Aim of the task: Copy each line containing "plus" from the listing below.

Task material:
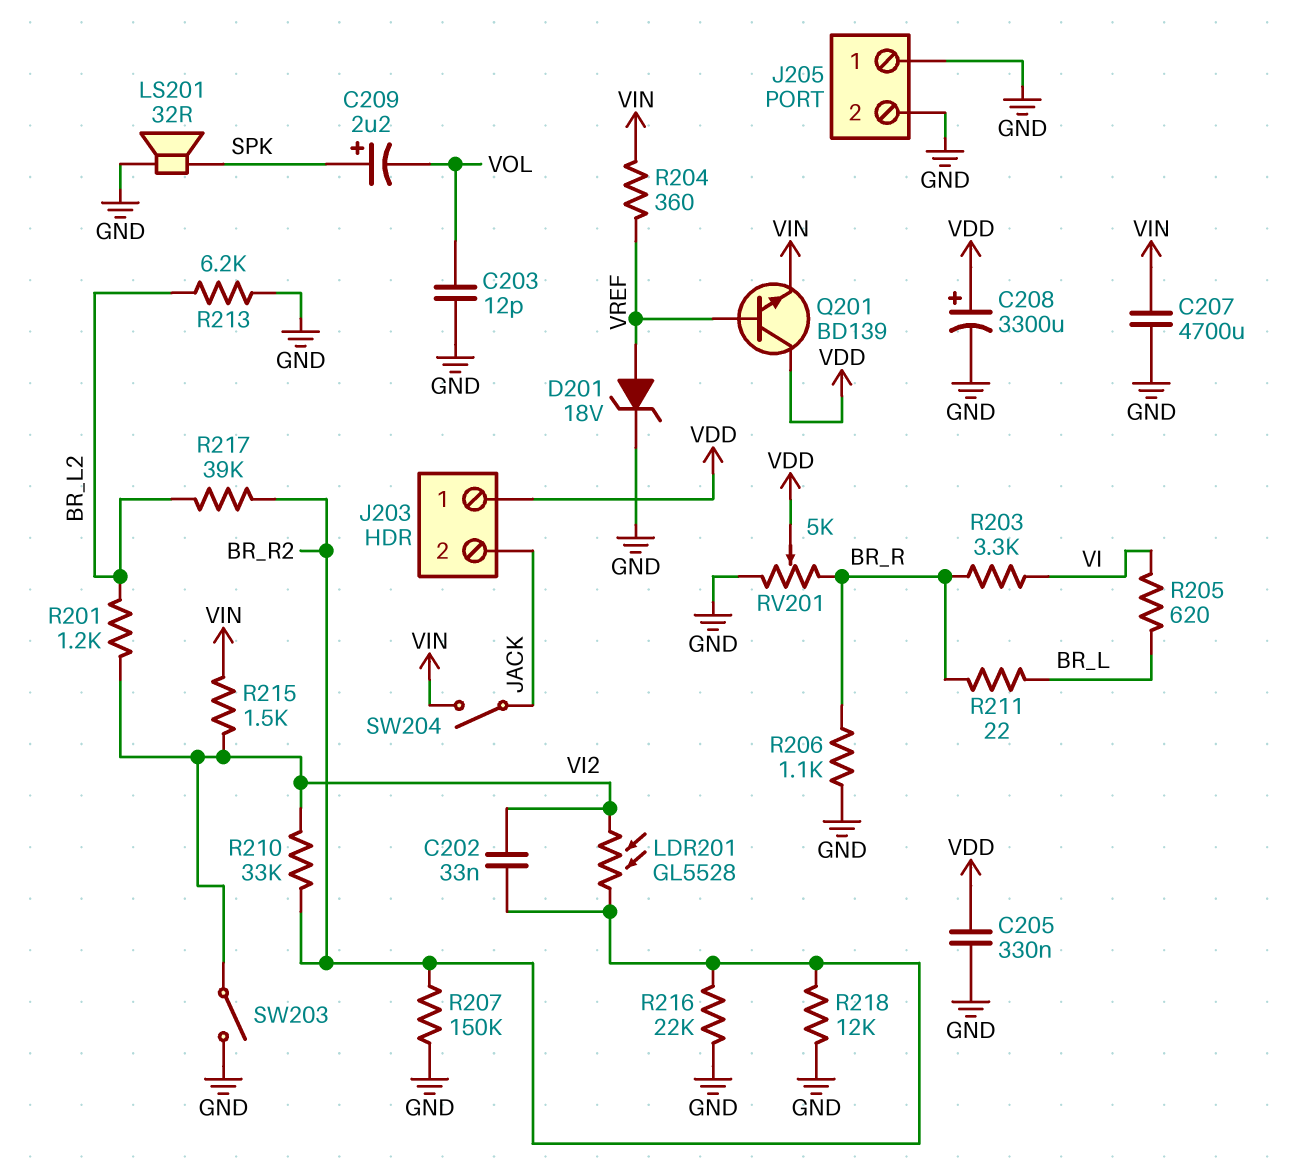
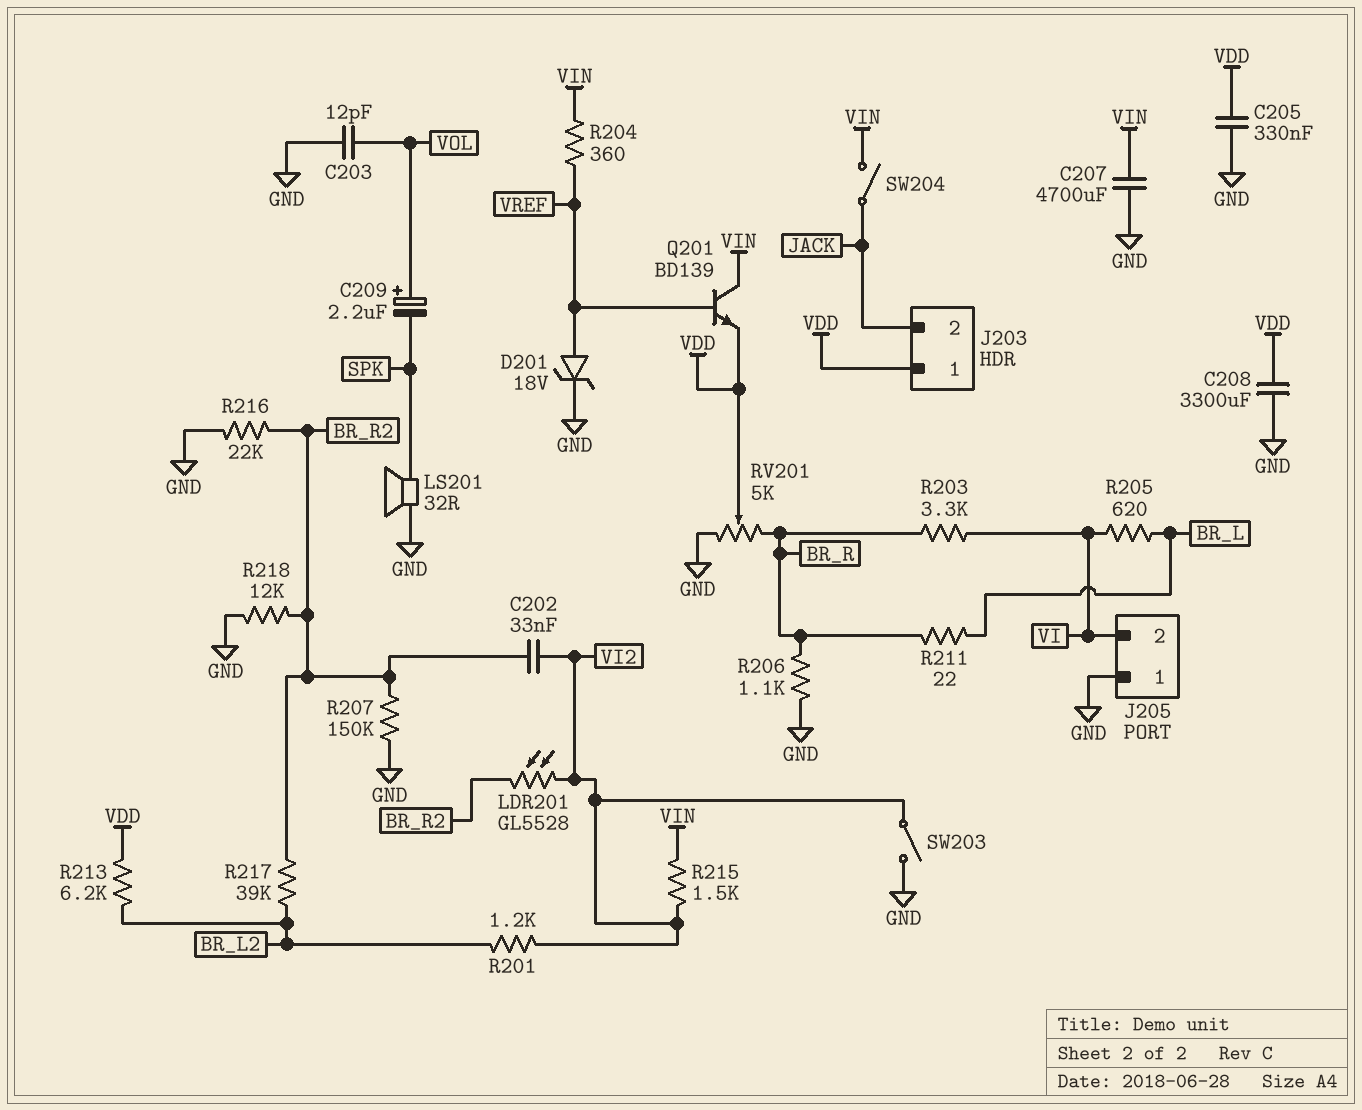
C208: 3300uF (plus VDD, minus GND) -> 3300uF (GND, VDD)
C209: 2.2uF (plus SPK, minus VOL) -> 2.2uF (plus VOL, minus SPK)
J205 pin 2: GND -> VI
Q201: NPN BD139 (B VREF, C VDD, E VIN) -> NPN BD139 (B VREF, C VIN, E VDD)
R210: 33k (BR_R2, VI2) -> none
R213: 6.2k (BR_L2, GND) -> 6.2k (BR_L2, VDD)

Your response:
C208: 3300uF (plus VDD, minus GND) -> 3300uF (GND, VDD)
C209: 2.2uF (plus SPK, minus VOL) -> 2.2uF (plus VOL, minus SPK)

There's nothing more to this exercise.